▶ _Work task_
The records below need to be set down again exactly; their images stay out.

***** Exercise material *****

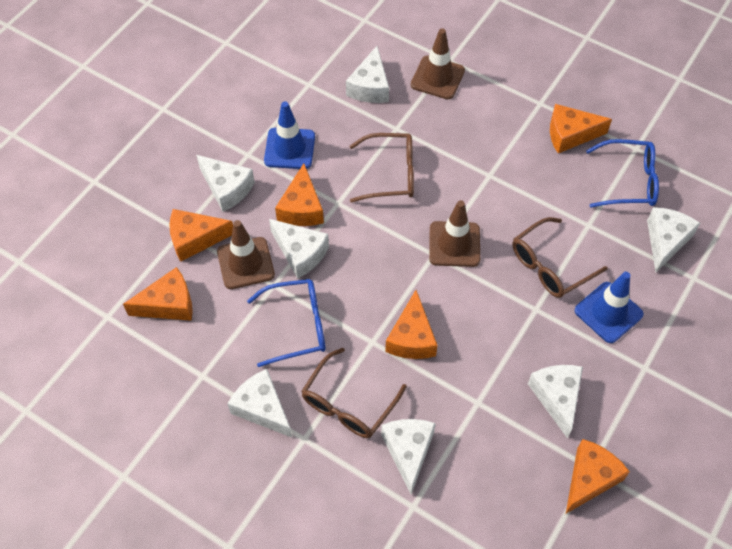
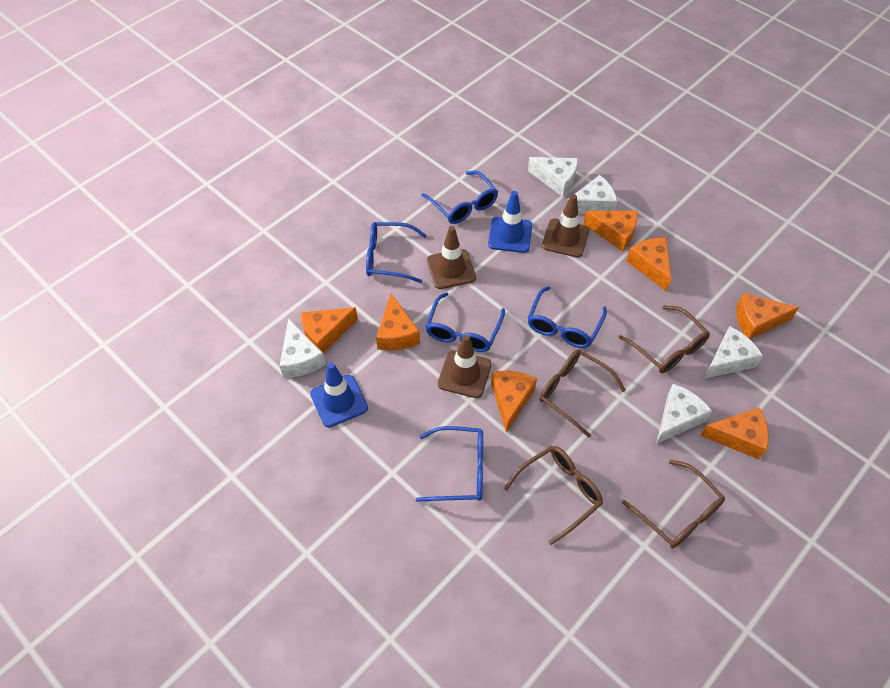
blue glasses: 2 -> 5
brown glasses: 3 -> 4
orange cheese: 6 -> 7
white cheese: 7 -> 5

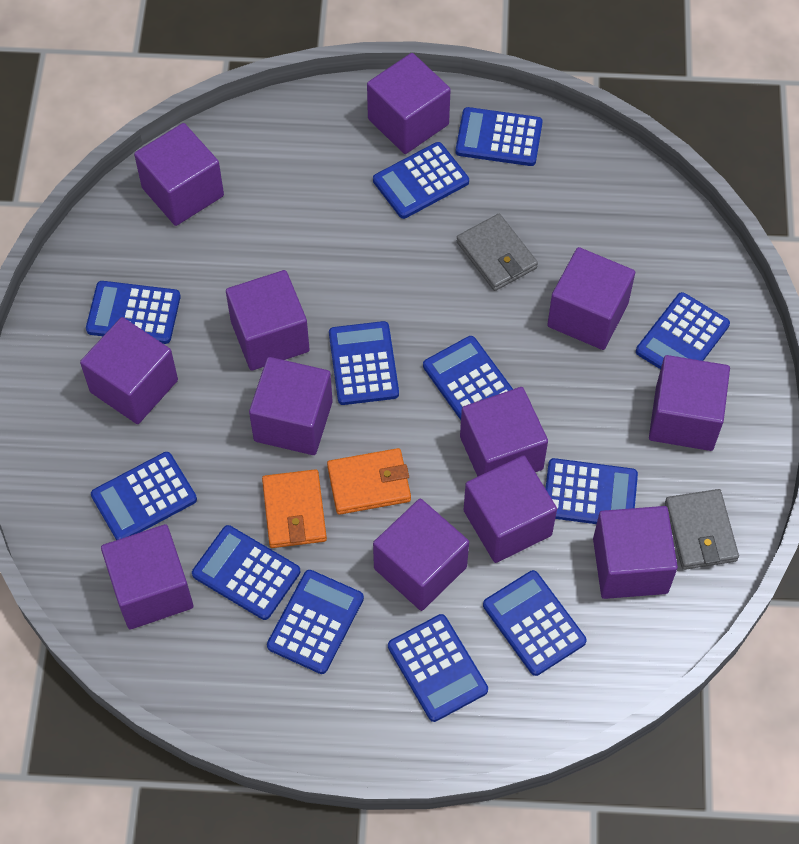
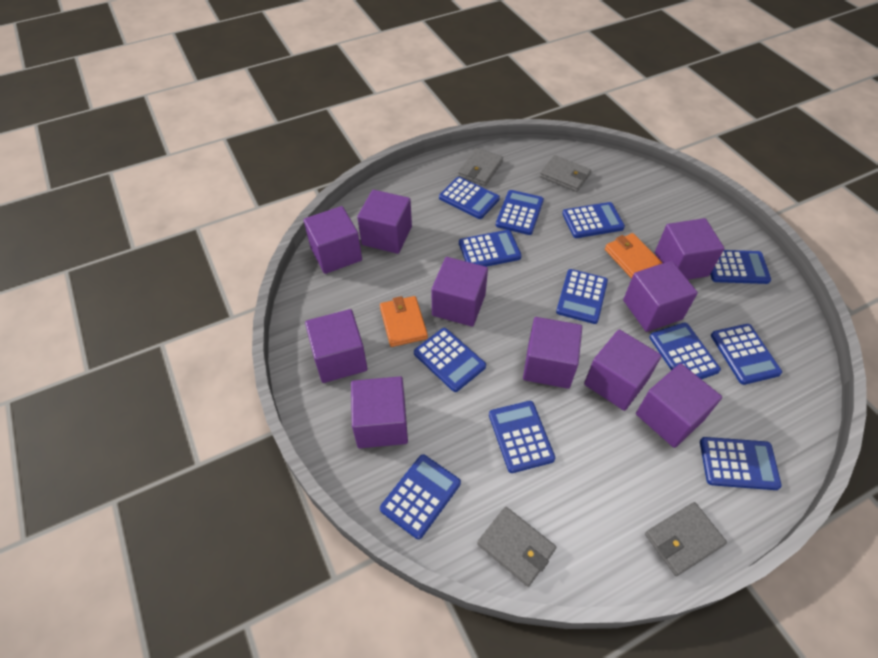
grey wallet: 2 -> 4
purple cube: 12 -> 10

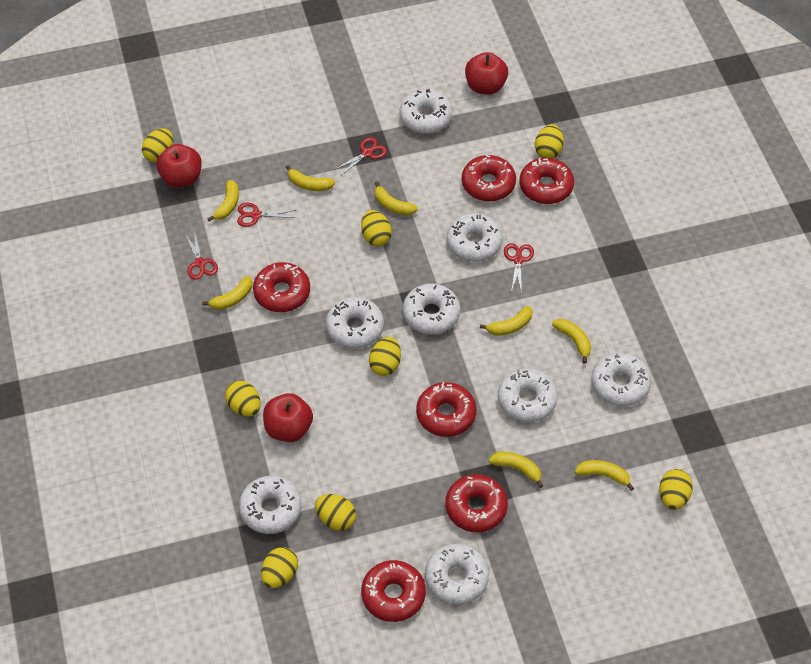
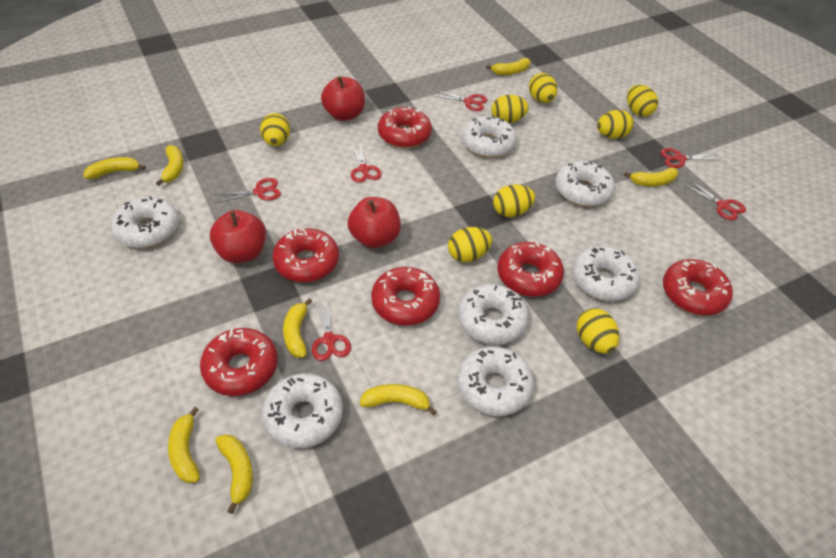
red scissors: 4 -> 6
white donut: 8 -> 7

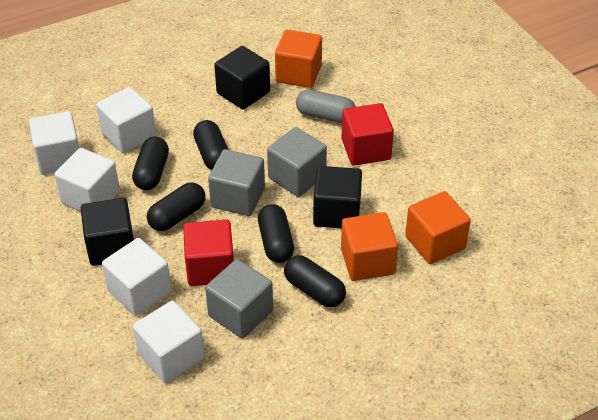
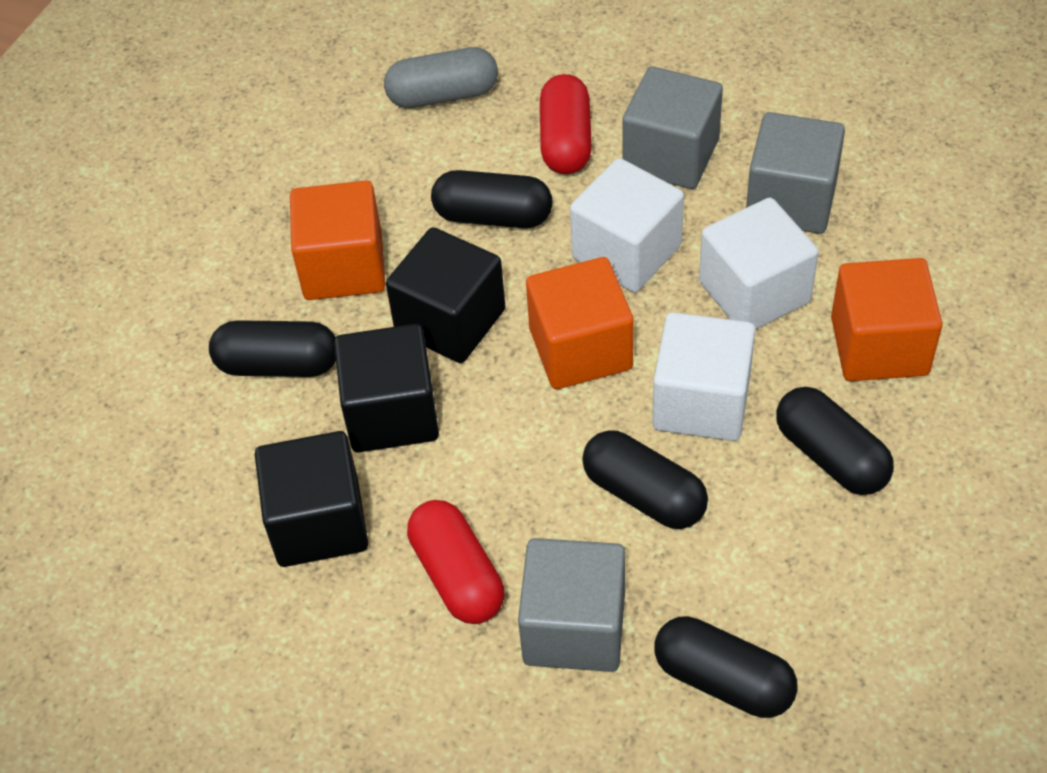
red capsule: 0 -> 2
red cube: 2 -> 0
white cube: 5 -> 3

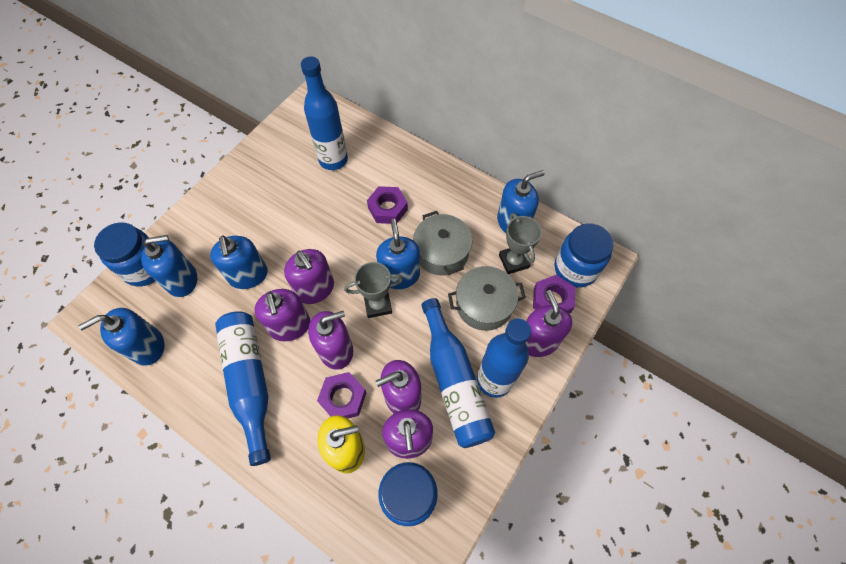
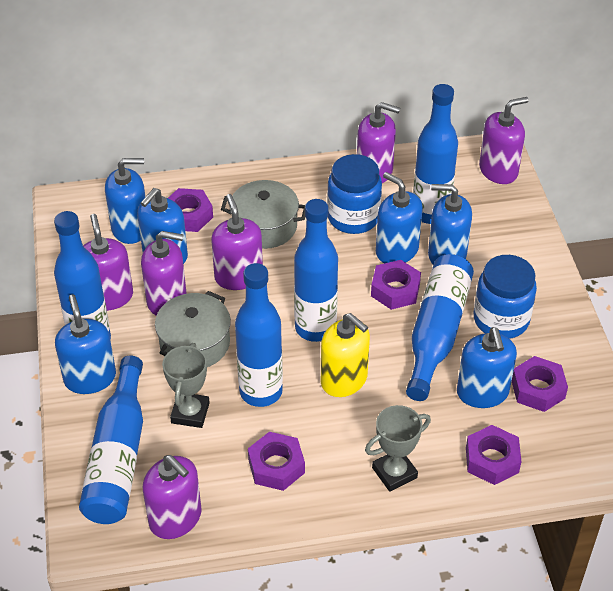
blue bottle: 4 -> 6
blue jar: 3 -> 2
blue soap dispenser: 5 -> 6
purple nut: 3 -> 5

*****

▶ _Written response_
blue glasses: 2 -> 5
brown glasses: 3 -> 4
orange cheese: 6 -> 7
white cheese: 7 -> 5

grey wallet: 2 -> 4
purple cube: 12 -> 10

red scissors: 4 -> 6
white donut: 8 -> 7

red capsule: 0 -> 2
red cube: 2 -> 0
white cube: 5 -> 3

blue bottle: 4 -> 6
blue jar: 3 -> 2
blue soap dispenser: 5 -> 6
purple nut: 3 -> 5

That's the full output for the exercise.